■ **GIVEN DATA**:
*** Begin section ***

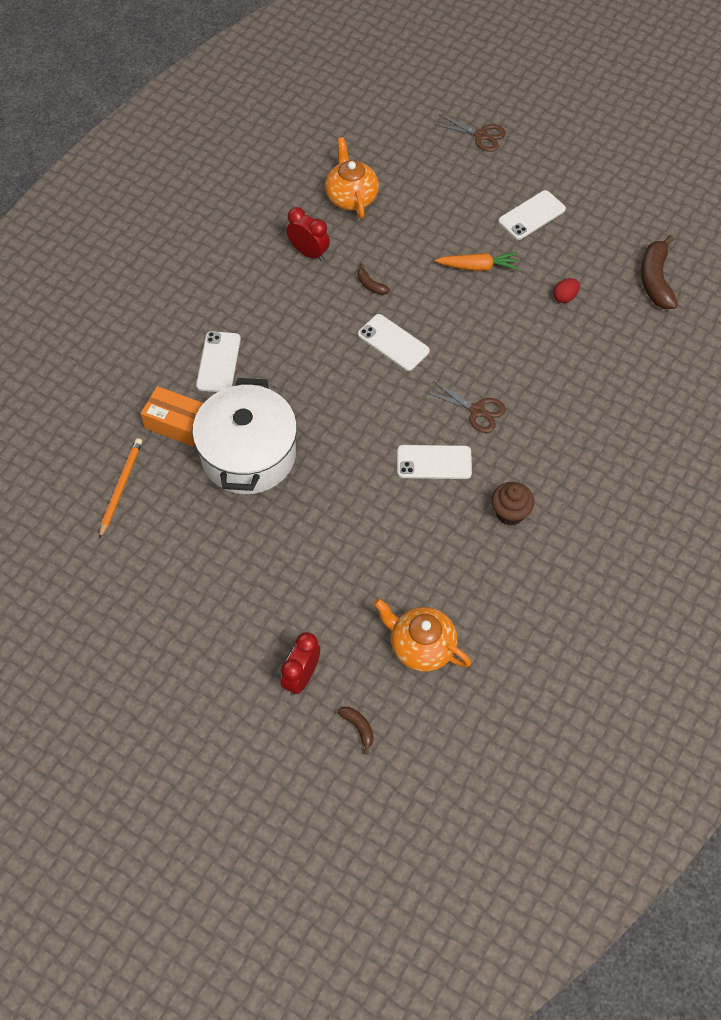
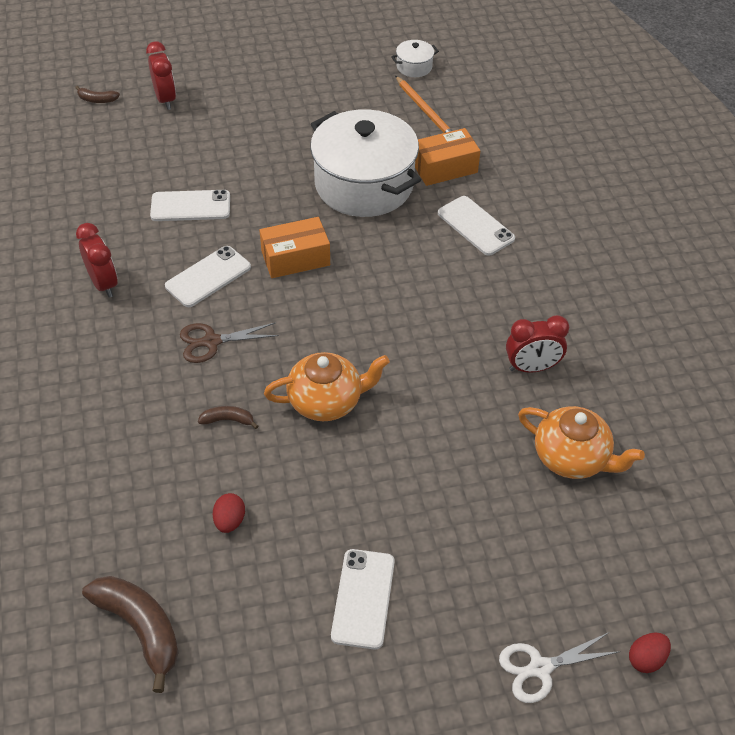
camera: 135 degrees right, 10 degrees down
(69, 541) = (414, 67): none -> white pot
(362, 431) = (295, 258): none -> orange box
(370, 285) = (437, 381): brown banana -> brown banana (228, 420)
(393, 343) = (353, 345): white phone -> white phone (190, 206)
(421, 646) = (95, 161): orange teapot -> orange teapot (327, 401)
(430, 106) = (646, 659): none -> red egg
(478, 267) = (355, 483): orange carrot -> none
(481, 135) = (540, 668): brown scissors -> white scissors
(510, 513) = (103, 284): brown cupcake -> red clock

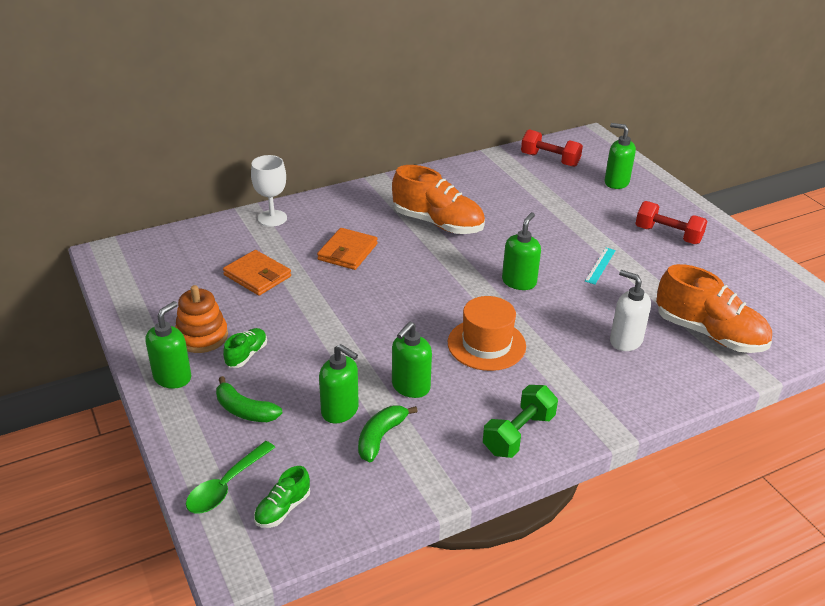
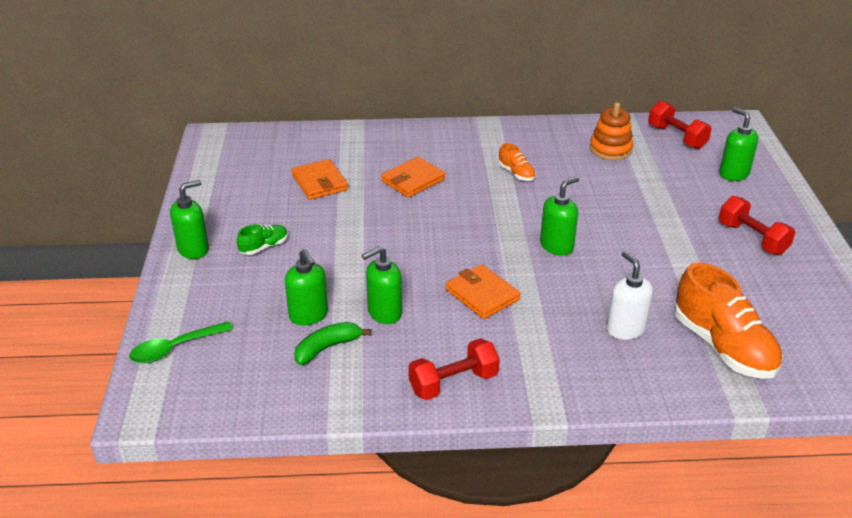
camera: 25 degrees right, 0 degrees up
(202, 336) = (239, 222): orange stacking toy -> orange stacking toy (610, 149)
(245, 410) = (231, 292): green banana -> none
(272, 218) = (367, 136): white goblet -> none
(283, 509) = (205, 381): green shoe -> none
(438, 223) = (516, 173): orange shoe -> orange shoe, size x0.47
(486, 344) = (482, 295): orange hat -> orange wallet
(518, 434) = (453, 383): green dumbbell -> red dumbbell
(600, 265) = (653, 251): turquoise ruler -> none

*** End section ***

Copy, without the pictures, exactly the lines from the line with "(510, 513) = (103, 284): brown" through the end of the material above, both ends included.

(510, 513) = (103, 284): brown cupcake -> red clock

camera: 25 degrees right, 0 degrees up
(202, 336) = (239, 222): orange stacking toy -> orange stacking toy (610, 149)
(245, 410) = (231, 292): green banana -> none
(272, 218) = (367, 136): white goblet -> none
(283, 509) = (205, 381): green shoe -> none
(438, 223) = (516, 173): orange shoe -> orange shoe, size x0.47
(486, 344) = (482, 295): orange hat -> orange wallet
(518, 434) = (453, 383): green dumbbell -> red dumbbell
(600, 265) = (653, 251): turquoise ruler -> none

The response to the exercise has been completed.